# Exercise details
Write the data out again so that it matches word for word.

# Object transformation records
━━━━━━━━━━━━━━━━━━━━━━━━━━━━━━

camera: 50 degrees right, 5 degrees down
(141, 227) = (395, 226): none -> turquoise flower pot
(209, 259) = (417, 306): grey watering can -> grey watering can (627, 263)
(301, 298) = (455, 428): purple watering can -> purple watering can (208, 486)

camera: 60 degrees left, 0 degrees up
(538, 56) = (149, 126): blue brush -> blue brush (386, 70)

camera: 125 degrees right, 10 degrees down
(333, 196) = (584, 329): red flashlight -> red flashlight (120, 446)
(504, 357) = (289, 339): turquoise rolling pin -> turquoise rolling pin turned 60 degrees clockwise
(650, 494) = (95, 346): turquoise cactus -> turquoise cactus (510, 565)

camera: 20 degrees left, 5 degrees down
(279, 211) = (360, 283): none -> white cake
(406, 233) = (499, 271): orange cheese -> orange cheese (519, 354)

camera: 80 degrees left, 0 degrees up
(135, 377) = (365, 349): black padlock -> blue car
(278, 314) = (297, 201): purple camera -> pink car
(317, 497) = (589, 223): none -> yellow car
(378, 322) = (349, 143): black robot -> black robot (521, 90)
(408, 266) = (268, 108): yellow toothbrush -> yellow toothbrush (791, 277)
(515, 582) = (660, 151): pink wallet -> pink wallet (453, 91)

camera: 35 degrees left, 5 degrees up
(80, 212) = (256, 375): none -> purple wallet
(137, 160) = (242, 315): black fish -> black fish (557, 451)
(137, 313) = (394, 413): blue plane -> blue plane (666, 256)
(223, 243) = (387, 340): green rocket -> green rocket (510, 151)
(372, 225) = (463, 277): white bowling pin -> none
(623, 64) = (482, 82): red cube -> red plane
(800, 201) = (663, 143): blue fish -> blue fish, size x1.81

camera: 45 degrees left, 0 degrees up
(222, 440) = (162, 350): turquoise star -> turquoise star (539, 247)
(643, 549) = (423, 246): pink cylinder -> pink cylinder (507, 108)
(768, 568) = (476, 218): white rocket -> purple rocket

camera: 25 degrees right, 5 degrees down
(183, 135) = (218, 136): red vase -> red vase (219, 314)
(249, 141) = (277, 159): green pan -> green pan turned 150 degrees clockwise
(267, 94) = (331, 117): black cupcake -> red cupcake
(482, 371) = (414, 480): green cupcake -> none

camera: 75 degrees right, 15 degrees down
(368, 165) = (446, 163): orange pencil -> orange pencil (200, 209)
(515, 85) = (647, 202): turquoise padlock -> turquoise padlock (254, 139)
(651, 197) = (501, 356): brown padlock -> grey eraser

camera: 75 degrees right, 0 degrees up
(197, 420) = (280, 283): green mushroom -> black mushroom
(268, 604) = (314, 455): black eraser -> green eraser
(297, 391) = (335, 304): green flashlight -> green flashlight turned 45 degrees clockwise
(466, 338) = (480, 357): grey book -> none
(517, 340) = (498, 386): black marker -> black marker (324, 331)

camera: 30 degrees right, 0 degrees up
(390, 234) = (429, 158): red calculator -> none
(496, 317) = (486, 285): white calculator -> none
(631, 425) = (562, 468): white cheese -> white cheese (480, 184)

━━━━━━━━━━━━━━━━━━━━━━━━━━━━━━

# Written answer
camera: 50 degrees right, 5 degrees down
(141, 227) = (395, 226): none -> turquoise flower pot
(209, 259) = (417, 306): grey watering can -> grey watering can (627, 263)
(301, 298) = (455, 428): purple watering can -> purple watering can (208, 486)

camera: 60 degrees left, 0 degrees up
(538, 56) = (149, 126): blue brush -> blue brush (386, 70)

camera: 125 degrees right, 10 degrees down
(333, 196) = (584, 329): red flashlight -> red flashlight (120, 446)
(504, 357) = (289, 339): turquoise rolling pin -> turquoise rolling pin turned 60 degrees clockwise
(650, 494) = (95, 346): turquoise cactus -> turquoise cactus (510, 565)

camera: 20 degrees left, 5 degrees down
(279, 211) = (360, 283): none -> white cake
(406, 233) = (499, 271): orange cheese -> orange cheese (519, 354)

camera: 80 degrees left, 0 degrees up
(135, 377) = (365, 349): black padlock -> blue car
(278, 314) = (297, 201): purple camera -> pink car
(317, 497) = (589, 223): none -> yellow car
(378, 322) = (349, 143): black robot -> black robot (521, 90)
(408, 266) = (268, 108): yellow toothbrush -> yellow toothbrush (791, 277)
(515, 582) = (660, 151): pink wallet -> pink wallet (453, 91)

camera: 35 degrees left, 5 degrees up
(80, 212) = (256, 375): none -> purple wallet
(137, 160) = (242, 315): black fish -> black fish (557, 451)
(137, 313) = (394, 413): blue plane -> blue plane (666, 256)
(223, 243) = (387, 340): green rocket -> green rocket (510, 151)
(372, 225) = (463, 277): white bowling pin -> none
(623, 64) = (482, 82): red cube -> red plane
(800, 201) = (663, 143): blue fish -> blue fish, size x1.81

camera: 45 degrees left, 0 degrees up
(222, 440) = (162, 350): turquoise star -> turquoise star (539, 247)
(643, 549) = (423, 246): pink cylinder -> pink cylinder (507, 108)
(768, 568) = (476, 218): white rocket -> purple rocket

camera: 25 degrees right, 5 degrees down
(183, 135) = (218, 136): red vase -> red vase (219, 314)
(249, 141) = (277, 159): green pan -> green pan turned 150 degrees clockwise
(267, 94) = (331, 117): black cupcake -> red cupcake
(482, 371) = (414, 480): green cupcake -> none

camera: 75 degrees right, 15 degrees down
(368, 165) = (446, 163): orange pencil -> orange pencil (200, 209)
(515, 85) = (647, 202): turquoise padlock -> turquoise padlock (254, 139)
(651, 197) = (501, 356): brown padlock -> grey eraser

camera: 75 degrees right, 0 degrees up
(197, 420) = (280, 283): green mushroom -> black mushroom
(268, 604) = (314, 455): black eraser -> green eraser
(297, 391) = (335, 304): green flashlight -> green flashlight turned 45 degrees clockwise
(466, 338) = (480, 357): grey book -> none
(517, 340) = (498, 386): black marker -> black marker (324, 331)

camera: 30 degrees right, 0 degrees up
(390, 234) = (429, 158): red calculator -> none
(496, 317) = (486, 285): white calculator -> none
(631, 425) = (562, 468): white cheese -> white cheese (480, 184)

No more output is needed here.